>> Begin

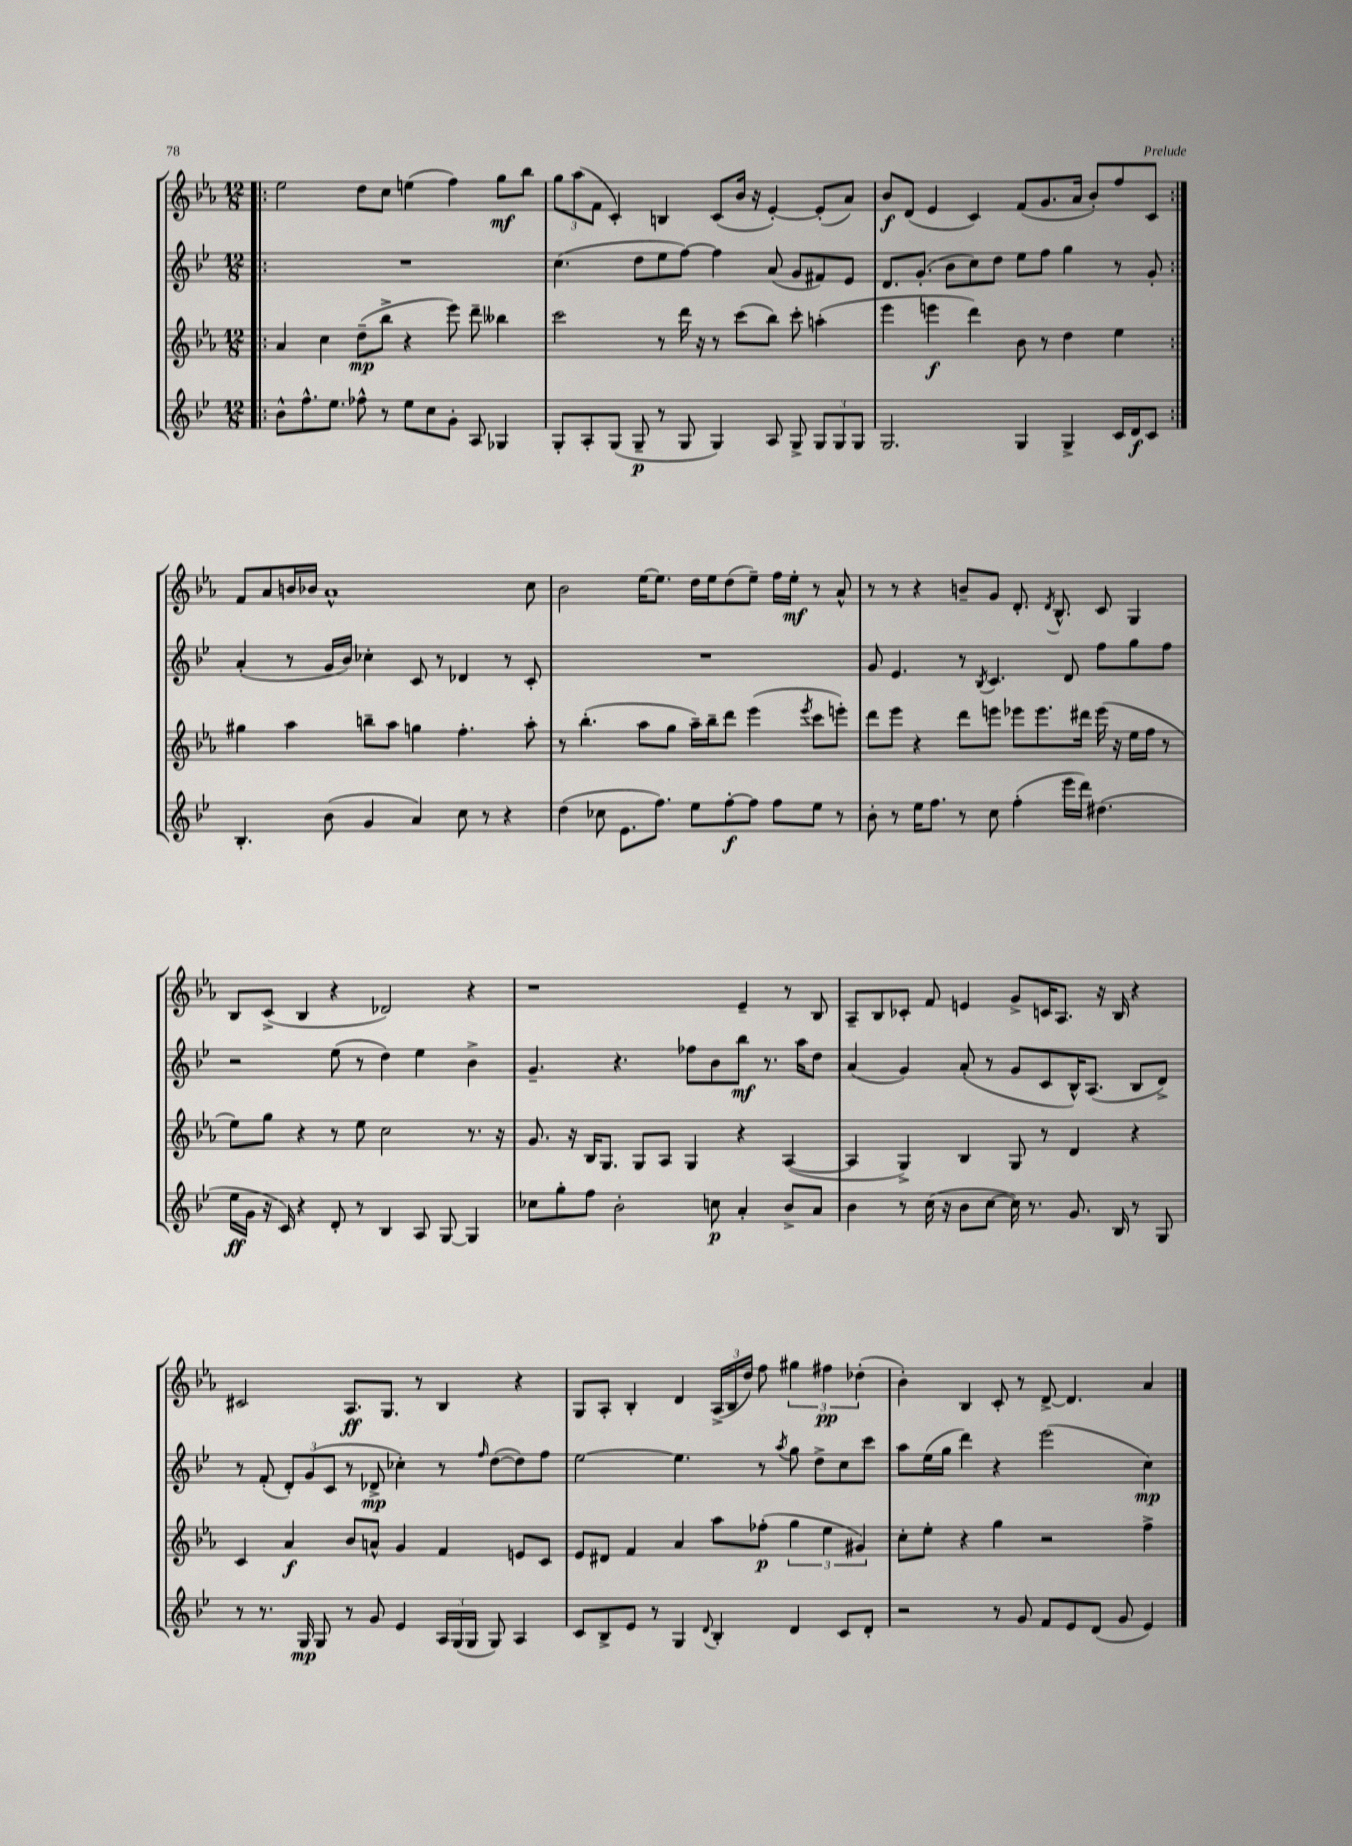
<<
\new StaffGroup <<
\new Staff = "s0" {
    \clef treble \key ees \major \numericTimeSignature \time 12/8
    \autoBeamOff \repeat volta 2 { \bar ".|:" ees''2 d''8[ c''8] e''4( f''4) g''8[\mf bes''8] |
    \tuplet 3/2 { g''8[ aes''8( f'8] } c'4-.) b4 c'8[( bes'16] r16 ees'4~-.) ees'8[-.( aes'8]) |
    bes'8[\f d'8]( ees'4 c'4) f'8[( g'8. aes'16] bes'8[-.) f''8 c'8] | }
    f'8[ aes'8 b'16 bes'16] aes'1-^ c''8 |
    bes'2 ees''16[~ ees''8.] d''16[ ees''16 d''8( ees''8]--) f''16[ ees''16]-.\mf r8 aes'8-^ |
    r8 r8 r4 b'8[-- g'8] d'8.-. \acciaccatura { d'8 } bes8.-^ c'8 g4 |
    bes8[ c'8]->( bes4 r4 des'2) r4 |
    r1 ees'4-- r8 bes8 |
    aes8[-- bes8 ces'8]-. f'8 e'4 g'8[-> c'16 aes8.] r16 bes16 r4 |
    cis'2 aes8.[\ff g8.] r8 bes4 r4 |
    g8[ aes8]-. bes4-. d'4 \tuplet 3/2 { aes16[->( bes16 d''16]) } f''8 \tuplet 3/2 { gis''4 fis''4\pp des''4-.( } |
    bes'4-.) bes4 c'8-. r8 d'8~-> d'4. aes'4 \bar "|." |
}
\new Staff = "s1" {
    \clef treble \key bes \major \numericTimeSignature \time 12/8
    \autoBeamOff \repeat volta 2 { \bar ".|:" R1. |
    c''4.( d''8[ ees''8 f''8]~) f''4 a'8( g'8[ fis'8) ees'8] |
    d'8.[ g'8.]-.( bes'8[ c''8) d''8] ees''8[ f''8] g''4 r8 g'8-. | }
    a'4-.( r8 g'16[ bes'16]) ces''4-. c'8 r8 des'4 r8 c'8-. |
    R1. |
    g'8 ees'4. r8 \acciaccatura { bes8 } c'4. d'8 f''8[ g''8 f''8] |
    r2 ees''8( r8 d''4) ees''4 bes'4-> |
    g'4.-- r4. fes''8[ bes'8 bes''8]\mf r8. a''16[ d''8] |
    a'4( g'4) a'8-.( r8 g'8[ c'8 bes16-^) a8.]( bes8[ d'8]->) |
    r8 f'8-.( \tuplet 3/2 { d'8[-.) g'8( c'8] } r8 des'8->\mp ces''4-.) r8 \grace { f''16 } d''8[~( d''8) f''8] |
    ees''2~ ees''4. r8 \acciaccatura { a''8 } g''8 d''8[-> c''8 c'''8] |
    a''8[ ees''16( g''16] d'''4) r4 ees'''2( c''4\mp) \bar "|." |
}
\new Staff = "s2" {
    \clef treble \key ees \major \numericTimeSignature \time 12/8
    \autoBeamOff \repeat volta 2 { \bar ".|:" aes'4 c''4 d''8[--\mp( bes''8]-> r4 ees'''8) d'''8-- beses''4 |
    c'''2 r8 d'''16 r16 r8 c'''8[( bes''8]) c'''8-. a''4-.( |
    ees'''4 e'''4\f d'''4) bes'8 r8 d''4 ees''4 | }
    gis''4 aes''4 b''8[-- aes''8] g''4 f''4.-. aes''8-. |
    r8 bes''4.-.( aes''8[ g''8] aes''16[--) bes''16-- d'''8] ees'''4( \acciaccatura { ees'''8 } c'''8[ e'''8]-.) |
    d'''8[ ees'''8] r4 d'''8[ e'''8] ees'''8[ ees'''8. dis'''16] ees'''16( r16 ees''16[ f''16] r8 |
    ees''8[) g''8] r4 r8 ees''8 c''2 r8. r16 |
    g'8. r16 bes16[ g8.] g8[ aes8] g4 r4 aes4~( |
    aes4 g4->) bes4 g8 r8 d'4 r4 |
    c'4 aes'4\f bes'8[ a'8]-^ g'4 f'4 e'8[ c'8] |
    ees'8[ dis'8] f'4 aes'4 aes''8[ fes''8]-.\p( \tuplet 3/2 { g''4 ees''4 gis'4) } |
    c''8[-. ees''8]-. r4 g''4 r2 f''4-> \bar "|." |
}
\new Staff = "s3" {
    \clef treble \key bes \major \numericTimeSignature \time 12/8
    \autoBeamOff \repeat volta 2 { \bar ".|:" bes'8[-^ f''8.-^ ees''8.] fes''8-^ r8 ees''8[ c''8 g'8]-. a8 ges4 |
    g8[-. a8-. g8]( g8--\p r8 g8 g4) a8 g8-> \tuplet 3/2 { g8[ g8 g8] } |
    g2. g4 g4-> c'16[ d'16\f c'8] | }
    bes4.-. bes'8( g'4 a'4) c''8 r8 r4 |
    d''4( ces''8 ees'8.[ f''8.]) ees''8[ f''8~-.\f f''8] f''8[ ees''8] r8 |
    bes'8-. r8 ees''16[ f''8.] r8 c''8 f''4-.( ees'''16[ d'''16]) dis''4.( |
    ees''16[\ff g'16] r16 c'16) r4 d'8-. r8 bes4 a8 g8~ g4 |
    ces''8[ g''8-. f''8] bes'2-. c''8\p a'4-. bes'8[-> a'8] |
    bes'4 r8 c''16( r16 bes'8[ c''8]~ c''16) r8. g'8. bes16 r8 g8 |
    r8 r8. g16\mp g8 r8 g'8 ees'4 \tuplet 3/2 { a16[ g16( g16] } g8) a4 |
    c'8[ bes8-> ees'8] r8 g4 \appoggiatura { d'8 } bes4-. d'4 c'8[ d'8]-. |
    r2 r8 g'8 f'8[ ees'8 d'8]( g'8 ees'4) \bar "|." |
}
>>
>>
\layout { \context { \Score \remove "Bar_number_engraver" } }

>> End

Could you reproduce the listing above line for line, leaving out the picture?

**SOLVED PROBLEM**
<<
\new StaffGroup <<
\new Staff = "s0" {
    \clef treble \key ees \major \numericTimeSignature \time 12/8
    \autoBeamOff \repeat volta 2 { \bar ".|:" ees''2 d''8[ c''8] e''4( f''4) g''8[\mf bes''8] |
    \tuplet 3/2 { g''8[ aes''8( f'8] } c'4-.) b4 c'8[( bes'16] r16 ees'4~-.) ees'8[-.( aes'8]) |
    bes'8[\f d'8]( ees'4 c'4) f'8[( g'8. aes'16] bes'8[-.) f''8 c'8] | }
    f'8[ aes'8 b'16 bes'16] aes'1-^ c''8 |
    bes'2 ees''16[~ ees''8.] d''16[ ees''16 d''8( ees''8]--) f''16[ ees''16]-.\mf r8 aes'8-^ |
    r8 r8 r4 b'8[-- g'8] d'8.-. \acciaccatura { d'8 } bes8.-^ c'8 g4 |
    bes8[ c'8]->( bes4 r4 des'2) r4 |
    r1 ees'4-- r8 bes8 |
    aes8[-- bes8 ces'8]-. f'8 e'4 g'8[-> c'16 aes8.] r16 bes16 r4 |
    cis'2 aes8.[\ff g8.] r8 bes4 r4 |
    g8[ aes8]-. bes4-. d'4 \tuplet 3/2 { aes16[->( bes16 d''16]) } f''8 \tuplet 3/2 { gis''4 fis''4\pp des''4-.( } |
    bes'4-.) bes4 c'8-. r8 d'8~-> d'4. aes'4 \bar "|." |
}
\new Staff = "s1" {
    \clef treble \key bes \major \numericTimeSignature \time 12/8
    \autoBeamOff \repeat volta 2 { \bar ".|:" R1. |
    c''4.( d''8[ ees''8 f''8]~) f''4 a'8( g'8[ fis'8) ees'8] |
    d'8.[ g'8.]-.( bes'8[ c''8) d''8] ees''8[ f''8] g''4 r8 g'8-. | }
    a'4-.( r8 g'16[ bes'16]) ces''4-. c'8 r8 des'4 r8 c'8-. |
    R1. |
    g'8 ees'4. r8 \acciaccatura { bes8 } c'4. d'8 f''8[ g''8 f''8] |
    r2 ees''8( r8 d''4) ees''4 bes'4-> |
    g'4.-- r4. fes''8[ bes'8 bes''8]\mf r8. a''16[ d''8] |
    a'4( g'4) a'8-.( r8 g'8[ c'8 bes16-^) a8.]( bes8[ d'8]->) |
    r8 f'8-.( \tuplet 3/2 { d'8[-.) g'8( c'8] } r8 des'8->\mp ces''4-.) r8 \grace { f''16 } d''8[~( d''8) f''8] |
    ees''2~ ees''4. r8 \acciaccatura { a''8 } g''8 d''8[-> c''8 c'''8] |
    a''8[ ees''16( g''16] d'''4) r4 ees'''2( c''4\mp) \bar "|." |
}
\new Staff = "s2" {
    \clef treble \key ees \major \numericTimeSignature \time 12/8
    \autoBeamOff \repeat volta 2 { \bar ".|:" aes'4 c''4 d''8[--\mp( bes''8]-> r4 ees'''8) d'''8-- beses''4 |
    c'''2 r8 d'''16 r16 r8 c'''8[( bes''8]) c'''8-. a''4-.( |
    ees'''4 e'''4\f d'''4) bes'8 r8 d''4 ees''4 | }
    gis''4 aes''4 b''8[-- aes''8] g''4 f''4.-. aes''8-. |
    r8 bes''4.-.( aes''8[ g''8] aes''16[--) bes''16-- d'''8] ees'''4( \acciaccatura { ees'''8 } c'''8[ e'''8]-.) |
    d'''8[ ees'''8] r4 d'''8[ e'''8] ees'''8[ ees'''8. dis'''16] ees'''16( r16 ees''16[ f''16] r8 |
    ees''8[) g''8] r4 r8 ees''8 c''2 r8. r16 |
    g'8. r16 bes16[ g8.] g8[ aes8] g4 r4 aes4~( |
    aes4 g4->) bes4 g8 r8 d'4 r4 |
    c'4 aes'4\f bes'8[ a'8]-^ g'4 f'4 e'8[ c'8] |
    ees'8[ dis'8] f'4 aes'4 aes''8[ fes''8]-.\p( \tuplet 3/2 { g''4 ees''4 gis'4) } |
    c''8[-. ees''8]-. r4 g''4 r2 f''4-> \bar "|." |
}
\new Staff = "s3" {
    \clef treble \key bes \major \numericTimeSignature \time 12/8
    \autoBeamOff \repeat volta 2 { \bar ".|:" bes'8[-^ f''8.-^ ees''8.] fes''8-^ r8 ees''8[ c''8 g'8]-. a8 ges4 |
    g8[-. a8-. g8]( g8--\p r8 g8 g4) a8 g8-> \tuplet 3/2 { g8[ g8 g8] } |
    g2. g4 g4-> c'16[ d'16\f c'8] | }
    bes4.-. bes'8( g'4 a'4) c''8 r8 r4 |
    d''4( ces''8 ees'8.[ f''8.]) ees''8[ f''8~-.\f f''8] f''8[ ees''8] r8 |
    bes'8-. r8 ees''16[ f''8.] r8 c''8 f''4-.( ees'''16[ d'''16]) dis''4.( |
    ees''16[\ff g'16] r16 c'16) r4 d'8-. r8 bes4 a8 g8~ g4 |
    ces''8[ g''8-. f''8] bes'2-. c''8\p a'4-. bes'8[-> a'8] |
    bes'4 r8 c''16( r16 bes'8[ c''8]~ c''16) r8. g'8. bes16 r8 g8 |
    r8 r8. g16\mp g8 r8 g'8 ees'4 \tuplet 3/2 { a16[ g16( g16] } g8) a4 |
    c'8[ bes8-> ees'8] r8 g4 \appoggiatura { d'8 } bes4-. d'4 c'8[ d'8]-. |
    r2 r8 g'8 f'8[ ees'8 d'8]( g'8 ees'4) \bar "|." |
}
>>
>>
\layout { \context { \Score \remove "Bar_number_engraver" } }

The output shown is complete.